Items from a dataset
● ● ● ● ●
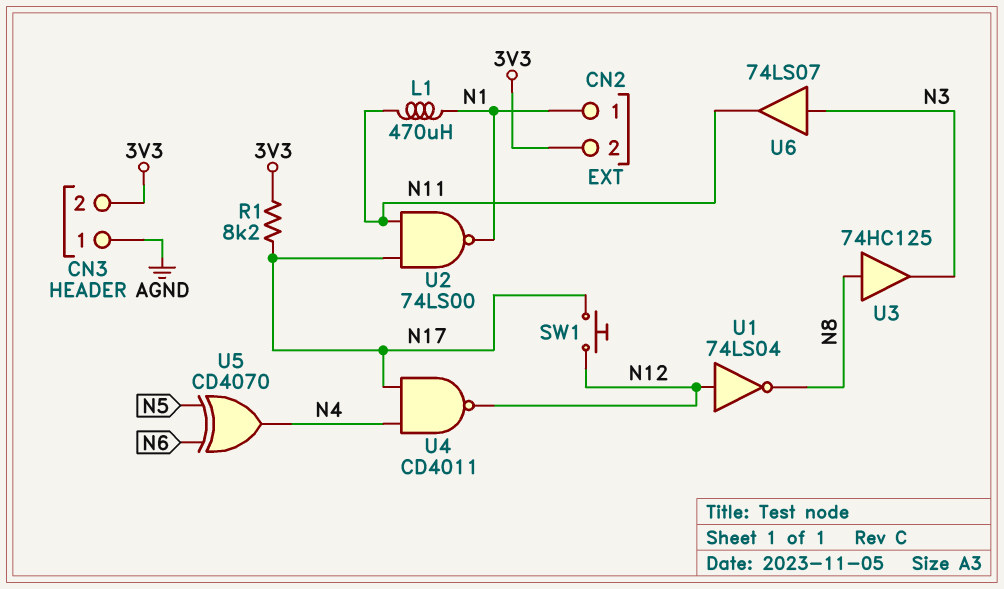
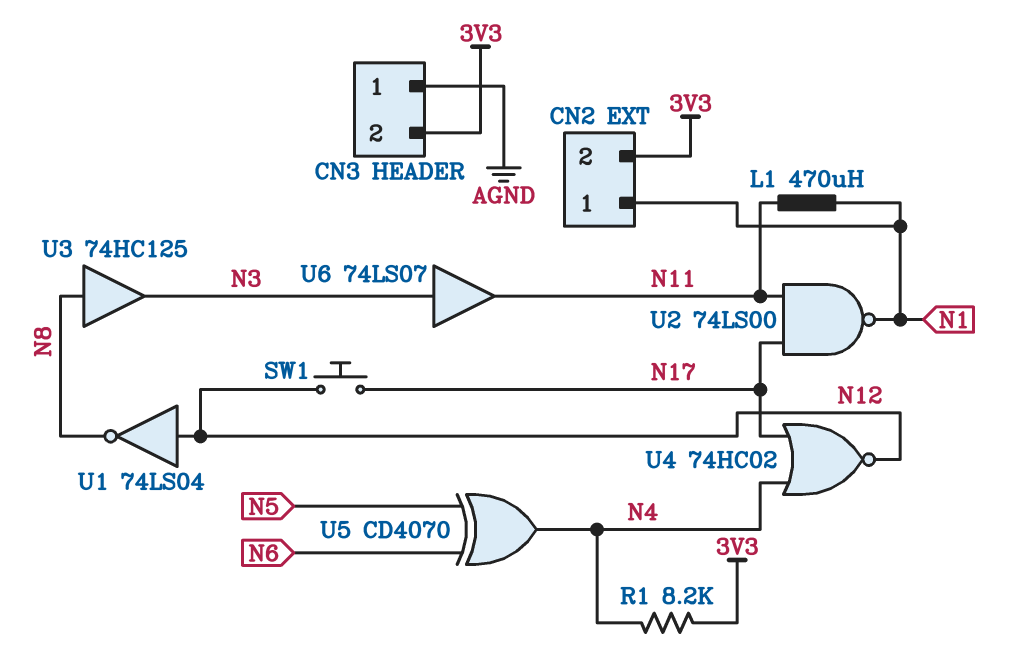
R1: 8.2k (3V3, N17) -> 8.2k (3V3, N4)
U4: NAND CD4011 (in N4, in N17, out N12) -> NOR 74HC02 (in N4, in N17, out N12)

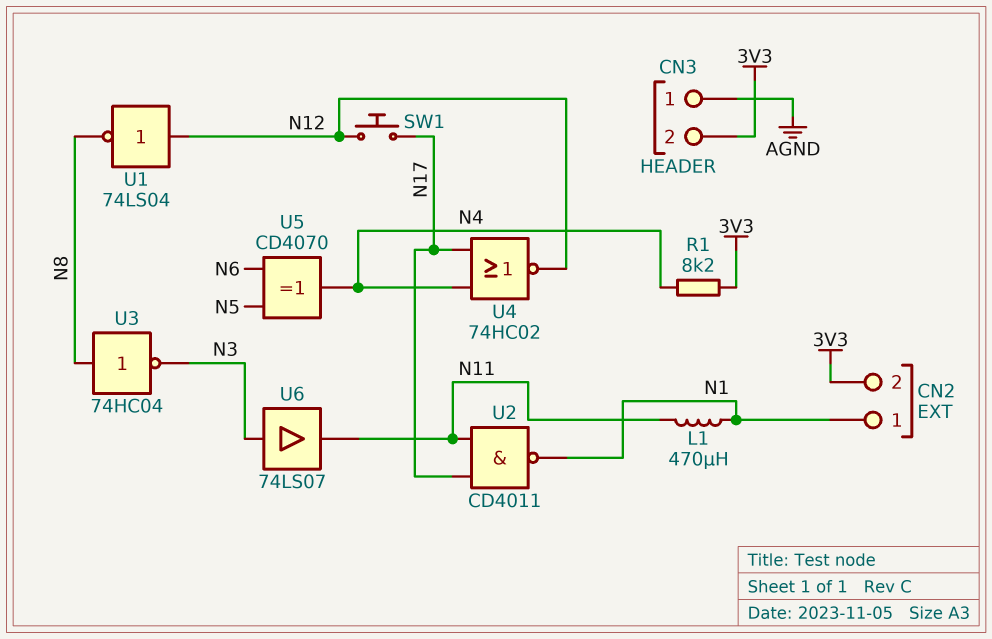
U2: NAND 74LS00 (in N11, in N17, out N1) -> NAND CD4011 (in N11, in N17, out N1)
U3: buffer 74HC125 (in N8, out N3) -> NOT 74HC04 (in N8, out N3)

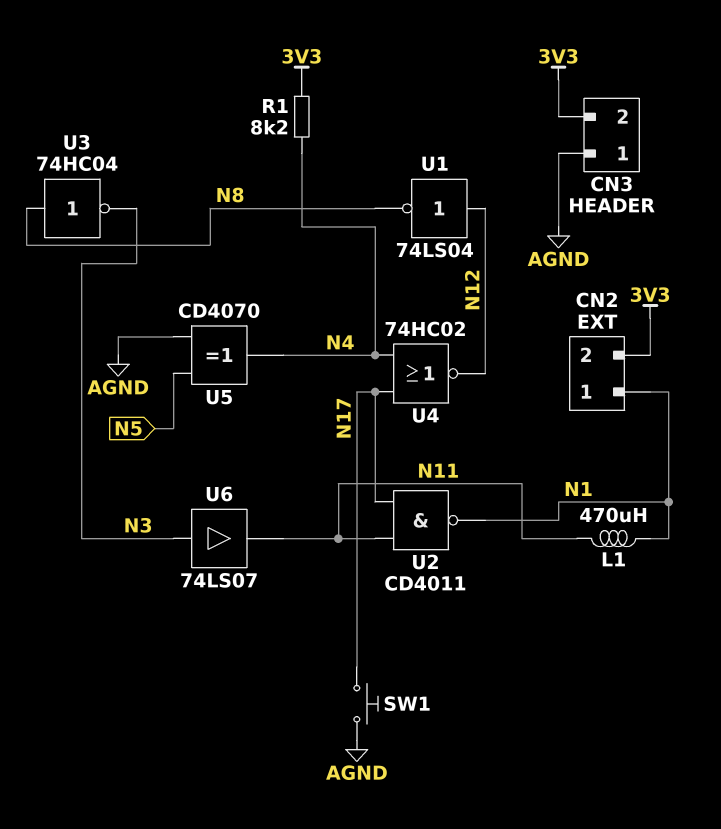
SW1: button (N12, N17) -> button (AGND, N17)
U5: XOR CD4070 (in N5, in N6, out N4) -> XOR CD4070 (in AGND, in N5, out N4)

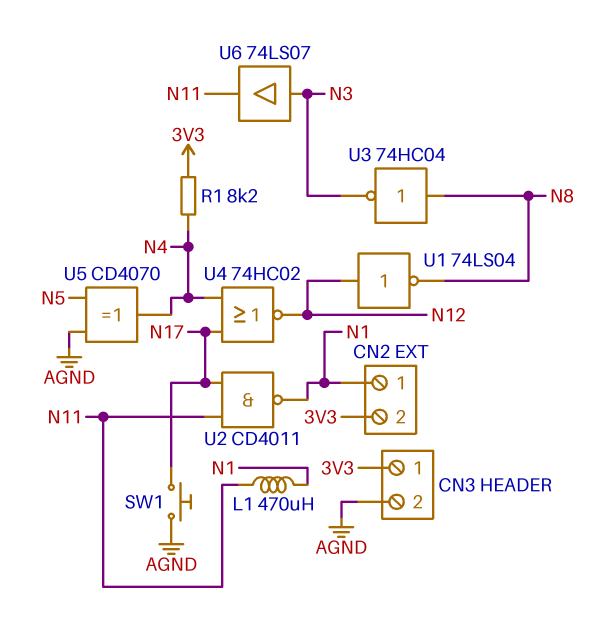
CN3 pin 1: AGND -> 3V3
CN3 pin 2: 3V3 -> AGND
● ● ● ● ●
# EXERCISE DIRECTIONS
Leaving all pictures aside, quote each record exactly.

# THE COMPLETED TASK
R1: 8.2k (3V3, N17) -> 8.2k (3V3, N4)
U4: NAND CD4011 (in N4, in N17, out N12) -> NOR 74HC02 (in N4, in N17, out N12)

U2: NAND 74LS00 (in N11, in N17, out N1) -> NAND CD4011 (in N11, in N17, out N1)
U3: buffer 74HC125 (in N8, out N3) -> NOT 74HC04 (in N8, out N3)

SW1: button (N12, N17) -> button (AGND, N17)
U5: XOR CD4070 (in N5, in N6, out N4) -> XOR CD4070 (in AGND, in N5, out N4)

CN3 pin 1: AGND -> 3V3
CN3 pin 2: 3V3 -> AGND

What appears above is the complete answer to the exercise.